Given data.
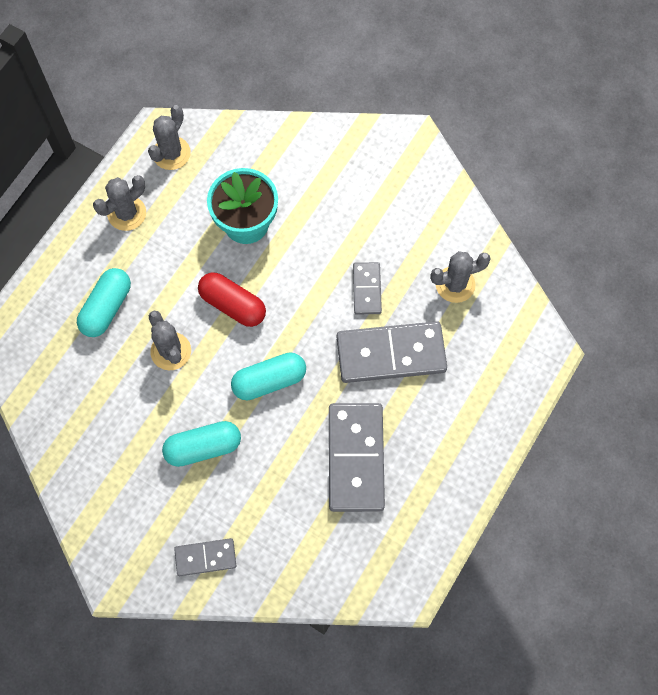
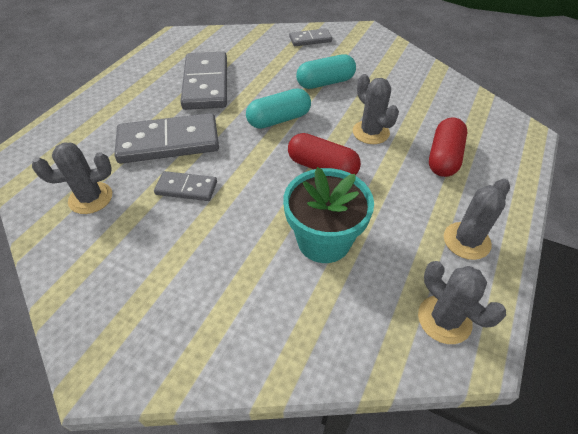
camera: 175 degrees right, 20 degrees down
(107, 308) = (443, 157): turquoise capsule -> red capsule
(171, 153) = (444, 319): grey cactus -> grey cactus turned 60 degrees counterclockwise
(366, 289) = (186, 188): grey domino -> grey domino turned 75 degrees counterclockwise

Task prompt.
Set down the material above exactly. Skip any picture.

Exercise result.
camera: 175 degrees right, 20 degrees down
(107, 308) = (443, 157): turquoise capsule -> red capsule
(171, 153) = (444, 319): grey cactus -> grey cactus turned 60 degrees counterclockwise
(366, 289) = (186, 188): grey domino -> grey domino turned 75 degrees counterclockwise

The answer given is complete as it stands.